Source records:
-*-*-
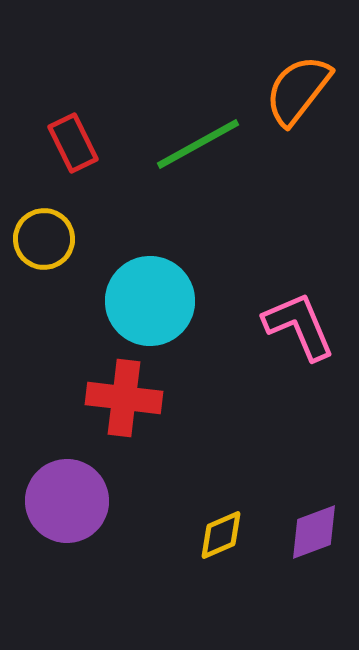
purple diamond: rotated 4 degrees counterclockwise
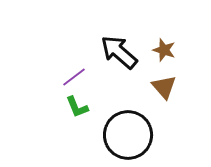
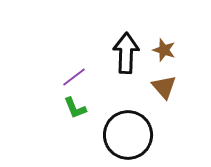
black arrow: moved 7 px right, 1 px down; rotated 51 degrees clockwise
green L-shape: moved 2 px left, 1 px down
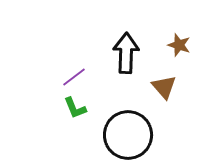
brown star: moved 15 px right, 5 px up
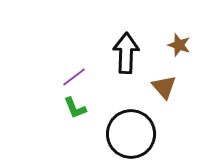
black circle: moved 3 px right, 1 px up
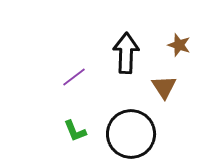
brown triangle: rotated 8 degrees clockwise
green L-shape: moved 23 px down
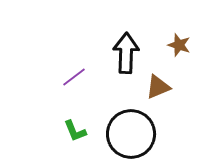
brown triangle: moved 6 px left; rotated 40 degrees clockwise
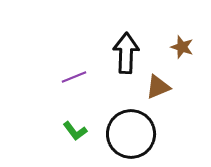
brown star: moved 3 px right, 2 px down
purple line: rotated 15 degrees clockwise
green L-shape: rotated 15 degrees counterclockwise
-*-*-
Rewrite the lines of the source records above with "brown triangle" changed to "orange triangle" throughout and everything else left as it is, omitting the picture lines.

→ **RESULT**
purple diamond: rotated 4 degrees counterclockwise
black arrow: moved 7 px right, 1 px down; rotated 51 degrees clockwise
green L-shape: moved 2 px left, 1 px down
brown star: moved 15 px right, 5 px up
black circle: moved 3 px right, 1 px up
orange triangle: rotated 8 degrees clockwise
green L-shape: moved 23 px down
orange triangle: moved 6 px left; rotated 40 degrees clockwise
brown star: moved 3 px right, 2 px down
purple line: rotated 15 degrees clockwise
green L-shape: rotated 15 degrees counterclockwise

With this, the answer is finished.